● **Aim of the exercise**:
Print this span of the material below exactly: the line with "(339, 293) = (331, 201): purple", the line with "(793, 425) = (593, 435): white", and every line between them, but nothing else.

● **Working data**:
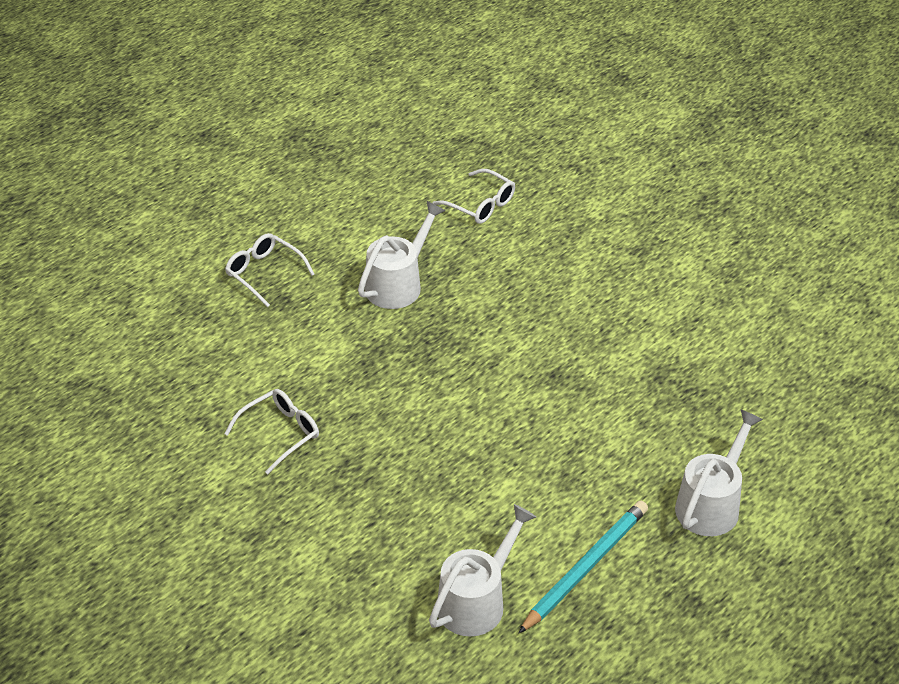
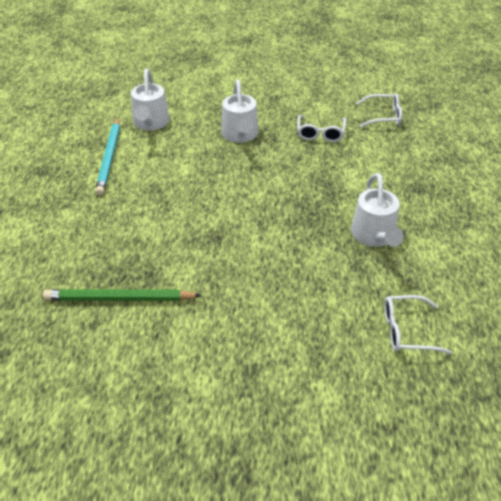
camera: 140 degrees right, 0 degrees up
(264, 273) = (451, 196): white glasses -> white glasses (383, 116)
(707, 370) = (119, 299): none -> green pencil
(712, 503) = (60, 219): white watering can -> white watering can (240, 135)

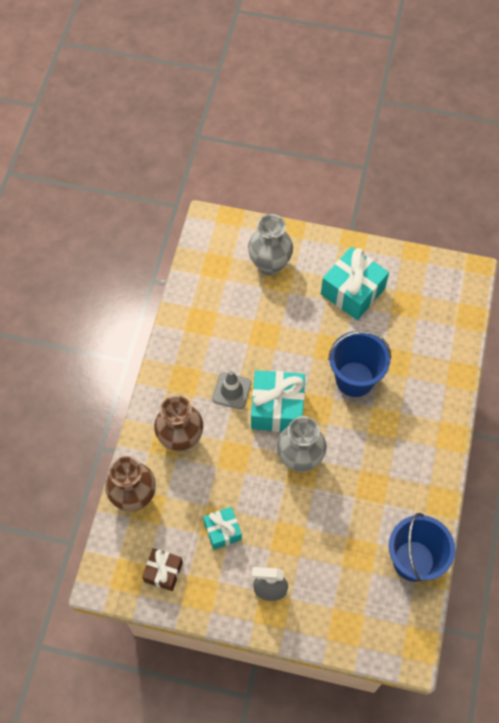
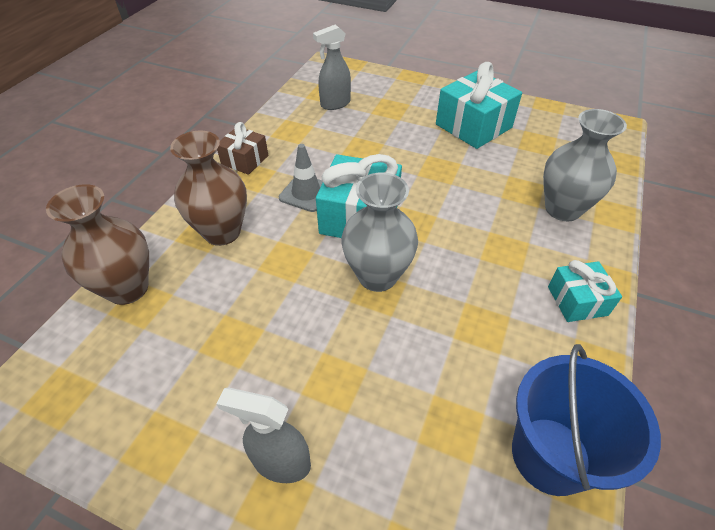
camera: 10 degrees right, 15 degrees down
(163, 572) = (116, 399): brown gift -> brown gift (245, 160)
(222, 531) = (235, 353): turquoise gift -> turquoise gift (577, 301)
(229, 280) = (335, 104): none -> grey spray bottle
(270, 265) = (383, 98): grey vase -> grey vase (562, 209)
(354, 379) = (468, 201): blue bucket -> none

---

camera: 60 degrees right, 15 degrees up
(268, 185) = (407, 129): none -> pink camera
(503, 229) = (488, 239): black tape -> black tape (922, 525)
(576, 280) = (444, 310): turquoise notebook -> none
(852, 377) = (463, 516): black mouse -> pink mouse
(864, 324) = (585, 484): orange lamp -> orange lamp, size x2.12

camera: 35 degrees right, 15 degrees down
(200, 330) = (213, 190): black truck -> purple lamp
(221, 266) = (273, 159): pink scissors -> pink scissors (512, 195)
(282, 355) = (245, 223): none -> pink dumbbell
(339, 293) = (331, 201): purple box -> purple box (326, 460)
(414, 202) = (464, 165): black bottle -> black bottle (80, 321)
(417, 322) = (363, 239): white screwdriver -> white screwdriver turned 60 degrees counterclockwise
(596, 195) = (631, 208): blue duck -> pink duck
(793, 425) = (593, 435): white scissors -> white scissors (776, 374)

● **Answer for the task**:
(339, 293) = (331, 201): purple box -> purple box (326, 460)
(414, 202) = (464, 165): black bottle -> black bottle (80, 321)
(417, 322) = (363, 239): white screwdriver -> white screwdriver turned 60 degrees counterclockwise
(596, 195) = (631, 208): blue duck -> pink duck
(793, 425) = (593, 435): white scissors -> white scissors (776, 374)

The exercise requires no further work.